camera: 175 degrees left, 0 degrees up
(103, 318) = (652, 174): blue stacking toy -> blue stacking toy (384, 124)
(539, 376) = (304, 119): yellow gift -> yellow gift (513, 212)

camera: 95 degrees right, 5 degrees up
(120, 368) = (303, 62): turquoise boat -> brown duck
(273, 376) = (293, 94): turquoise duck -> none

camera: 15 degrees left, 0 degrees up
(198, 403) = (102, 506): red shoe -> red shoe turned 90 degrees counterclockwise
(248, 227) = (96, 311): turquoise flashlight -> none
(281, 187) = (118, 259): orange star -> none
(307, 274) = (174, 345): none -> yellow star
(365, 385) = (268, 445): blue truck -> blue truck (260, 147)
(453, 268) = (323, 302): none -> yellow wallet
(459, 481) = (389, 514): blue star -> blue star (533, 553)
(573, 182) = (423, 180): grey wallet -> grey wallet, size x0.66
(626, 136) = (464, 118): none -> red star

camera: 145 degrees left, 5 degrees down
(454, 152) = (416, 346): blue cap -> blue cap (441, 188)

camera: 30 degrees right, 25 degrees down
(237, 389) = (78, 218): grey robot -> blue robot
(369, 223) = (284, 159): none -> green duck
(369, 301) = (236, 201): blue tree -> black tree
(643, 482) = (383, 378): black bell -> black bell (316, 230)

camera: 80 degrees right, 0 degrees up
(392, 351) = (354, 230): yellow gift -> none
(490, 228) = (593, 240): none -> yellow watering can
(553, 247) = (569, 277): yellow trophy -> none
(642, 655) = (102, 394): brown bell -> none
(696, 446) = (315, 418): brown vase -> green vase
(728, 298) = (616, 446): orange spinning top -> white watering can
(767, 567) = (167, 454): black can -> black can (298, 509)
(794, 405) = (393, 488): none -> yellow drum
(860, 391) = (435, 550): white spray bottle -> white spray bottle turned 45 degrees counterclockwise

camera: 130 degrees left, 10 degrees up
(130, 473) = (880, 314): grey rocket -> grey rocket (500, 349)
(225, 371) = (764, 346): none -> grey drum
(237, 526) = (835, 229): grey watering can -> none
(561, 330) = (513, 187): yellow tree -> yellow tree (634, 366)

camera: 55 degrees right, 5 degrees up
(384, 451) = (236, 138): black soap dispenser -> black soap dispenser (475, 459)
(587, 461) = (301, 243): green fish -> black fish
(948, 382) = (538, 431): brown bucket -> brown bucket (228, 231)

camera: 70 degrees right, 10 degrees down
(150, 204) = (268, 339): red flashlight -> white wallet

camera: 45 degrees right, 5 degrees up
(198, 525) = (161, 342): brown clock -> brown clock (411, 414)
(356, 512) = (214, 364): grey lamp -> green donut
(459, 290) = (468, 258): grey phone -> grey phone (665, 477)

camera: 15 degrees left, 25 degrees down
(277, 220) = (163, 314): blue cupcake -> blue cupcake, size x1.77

________

Task description: Your answer must consist of every line above, reproduced exactly.

Response to the task:
camera: 175 degrees left, 0 degrees up
(103, 318) = (652, 174): blue stacking toy -> blue stacking toy (384, 124)
(539, 376) = (304, 119): yellow gift -> yellow gift (513, 212)

camera: 95 degrees right, 5 degrees up
(120, 368) = (303, 62): turquoise boat -> brown duck
(273, 376) = (293, 94): turquoise duck -> none

camera: 15 degrees left, 0 degrees up
(198, 403) = (102, 506): red shoe -> red shoe turned 90 degrees counterclockwise
(248, 227) = (96, 311): turquoise flashlight -> none
(281, 187) = (118, 259): orange star -> none
(307, 274) = (174, 345): none -> yellow star
(365, 385) = (268, 445): blue truck -> blue truck (260, 147)
(453, 268) = (323, 302): none -> yellow wallet
(459, 481) = (389, 514): blue star -> blue star (533, 553)
(573, 182) = (423, 180): grey wallet -> grey wallet, size x0.66
(626, 136) = (464, 118): none -> red star

camera: 145 degrees left, 5 degrees down
(454, 152) = (416, 346): blue cap -> blue cap (441, 188)

camera: 30 degrees right, 25 degrees down
(237, 389) = (78, 218): grey robot -> blue robot
(369, 223) = (284, 159): none -> green duck
(369, 301) = (236, 201): blue tree -> black tree
(643, 482) = (383, 378): black bell -> black bell (316, 230)

camera: 80 degrees right, 0 degrees up
(392, 351) = (354, 230): yellow gift -> none
(490, 228) = (593, 240): none -> yellow watering can
(553, 247) = (569, 277): yellow trophy -> none
(642, 655) = (102, 394): brown bell -> none
(696, 446) = (315, 418): brown vase -> green vase
(728, 298) = (616, 446): orange spinning top -> white watering can
(767, 567) = (167, 454): black can -> black can (298, 509)
(794, 405) = (393, 488): none -> yellow drum
(860, 391) = (435, 550): white spray bottle -> white spray bottle turned 45 degrees counterclockwise

camera: 130 degrees left, 10 degrees up
(130, 473) = (880, 314): grey rocket -> grey rocket (500, 349)
(225, 371) = (764, 346): none -> grey drum
(237, 526) = (835, 229): grey watering can -> none
(561, 330) = (513, 187): yellow tree -> yellow tree (634, 366)

camera: 55 degrees right, 5 degrees up
(384, 451) = (236, 138): black soap dispenser -> black soap dispenser (475, 459)
(587, 461) = (301, 243): green fish -> black fish
(948, 382) = (538, 431): brown bucket -> brown bucket (228, 231)

camera: 70 degrees right, 10 degrees down
(150, 204) = (268, 339): red flashlight -> white wallet

camera: 45 degrees right, 5 degrees up
(198, 525) = (161, 342): brown clock -> brown clock (411, 414)
(356, 512) = (214, 364): grey lamp -> green donut
(459, 290) = (468, 258): grey phone -> grey phone (665, 477)

camera: 15 degrees left, 25 degrees down
(277, 220) = (163, 314): blue cupcake -> blue cupcake, size x1.77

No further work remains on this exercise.